§ **DIRECTIONS**
What lines in the records include the string "semicircle"? Return each one.
-- DATA EXTRACTS follows --
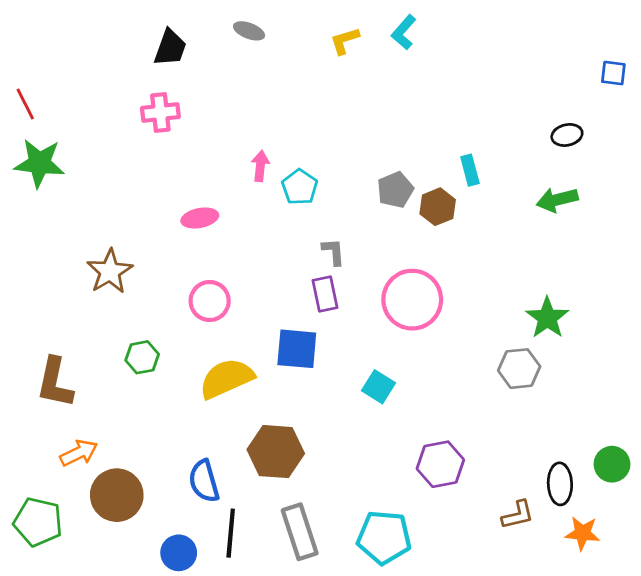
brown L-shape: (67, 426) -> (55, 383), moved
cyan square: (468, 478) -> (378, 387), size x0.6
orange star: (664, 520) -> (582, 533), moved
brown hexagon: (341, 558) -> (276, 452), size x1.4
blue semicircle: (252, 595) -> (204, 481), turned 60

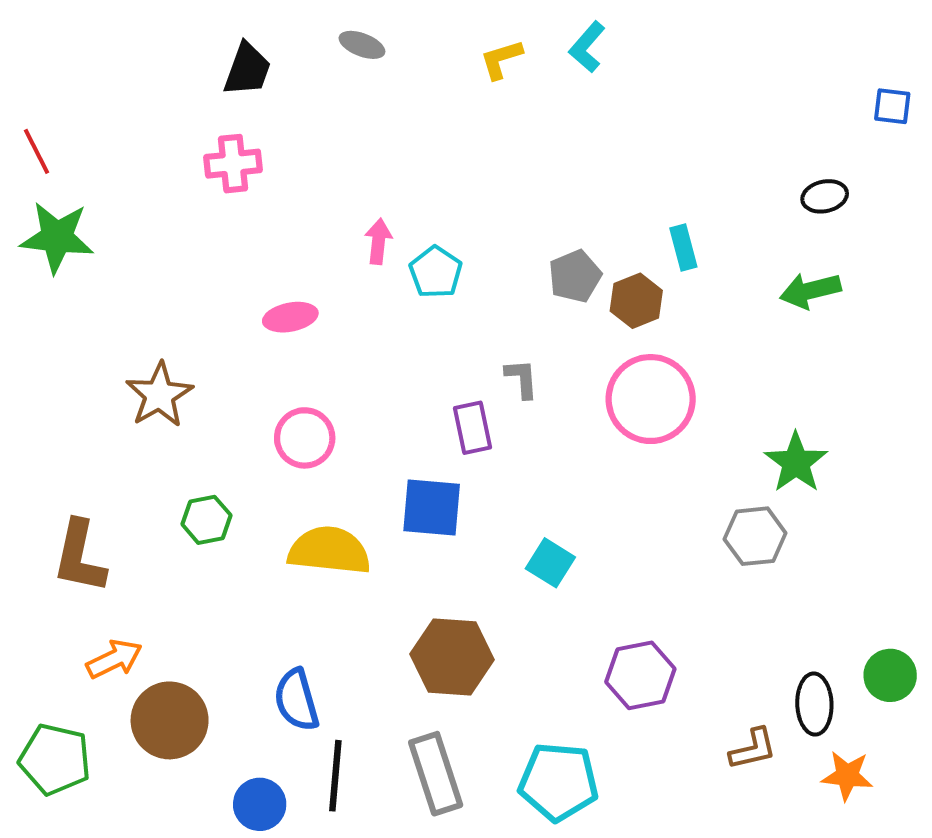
gray L-shape: (333, 252) -> (522, 379), moved
pink circle: (412, 300) -> (651, 399), moved
yellow semicircle: (227, 378) -> (329, 551), turned 30
brown hexagon: (276, 452) -> (452, 657), moved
-- DATA EXTRACTS concluded --
§ **EXERCISE ANSWER**
blue semicircle: (252, 595) -> (204, 481), turned 60
yellow semicircle: (227, 378) -> (329, 551), turned 30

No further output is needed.